• ASSIGNMENT:
Without the pictures, copy all of the data exactly.

Stored entries
—————

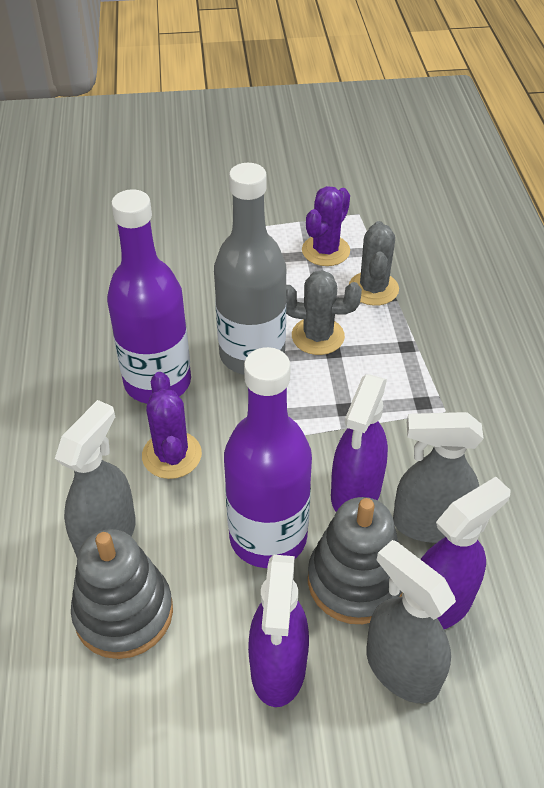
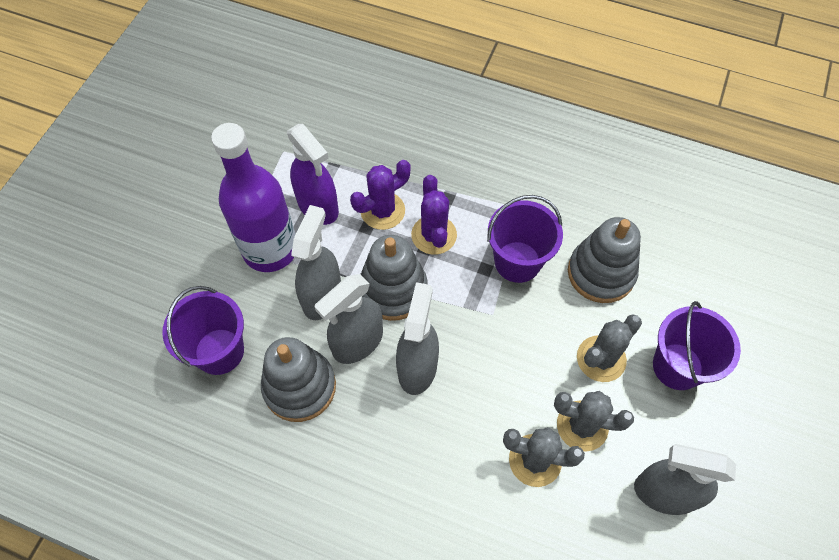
grey bottle: 1 -> 0
grey cactus: 2 -> 3
grey spray bottle: 3 -> 4
grey stacking toy: 2 -> 3
purple bottle: 2 -> 1
purple bucket: 0 -> 3
purple spray bottle: 3 -> 1

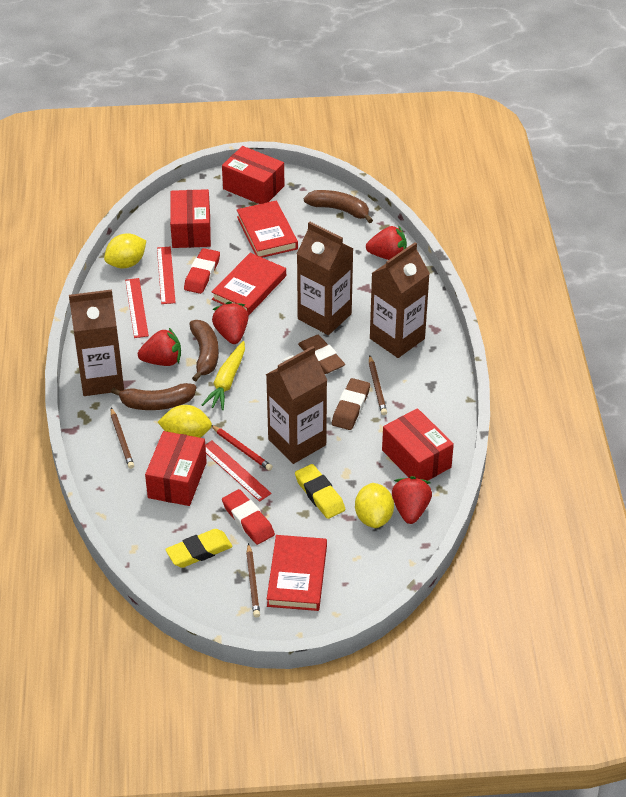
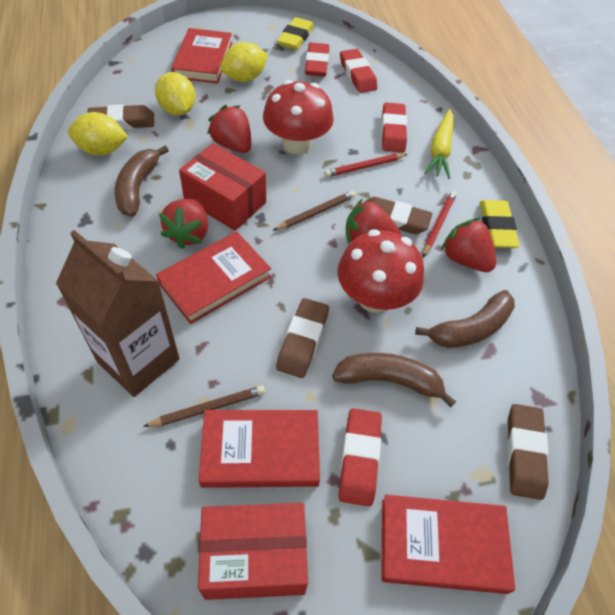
brown carton: 4 -> 1
brown eraser: 2 -> 4
brown pencil: 3 -> 2
red book: 3 -> 4
red box: 4 -> 2
red eraser: 2 -> 4
red mushroom: 0 -> 2
red pencil: 1 -> 2
red ruler: 3 -> 0

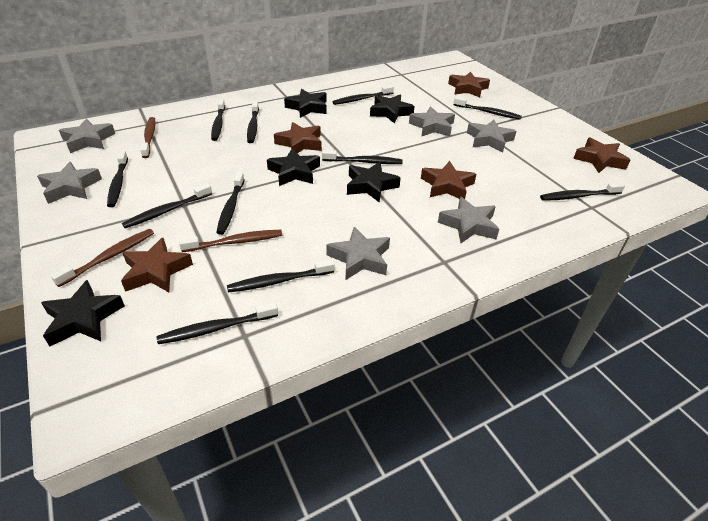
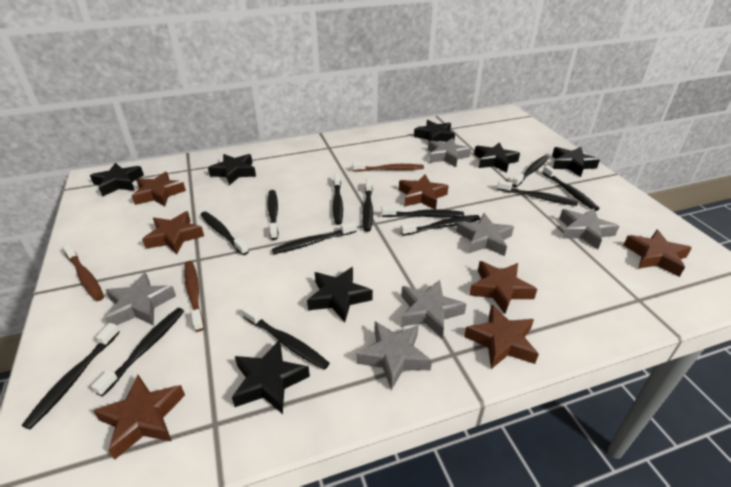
black star: 5 -> 7
black toothbrush: 11 -> 13
brown star: 5 -> 7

—————

• OUTPUT FOR THIS EXERCISE:
grey bottle: 1 -> 0
grey cactus: 2 -> 3
grey spray bottle: 3 -> 4
grey stacking toy: 2 -> 3
purple bottle: 2 -> 1
purple bucket: 0 -> 3
purple spray bottle: 3 -> 1

brown carton: 4 -> 1
brown eraser: 2 -> 4
brown pencil: 3 -> 2
red book: 3 -> 4
red box: 4 -> 2
red eraser: 2 -> 4
red mushroom: 0 -> 2
red pencil: 1 -> 2
red ruler: 3 -> 0

black star: 5 -> 7
black toothbrush: 11 -> 13
brown star: 5 -> 7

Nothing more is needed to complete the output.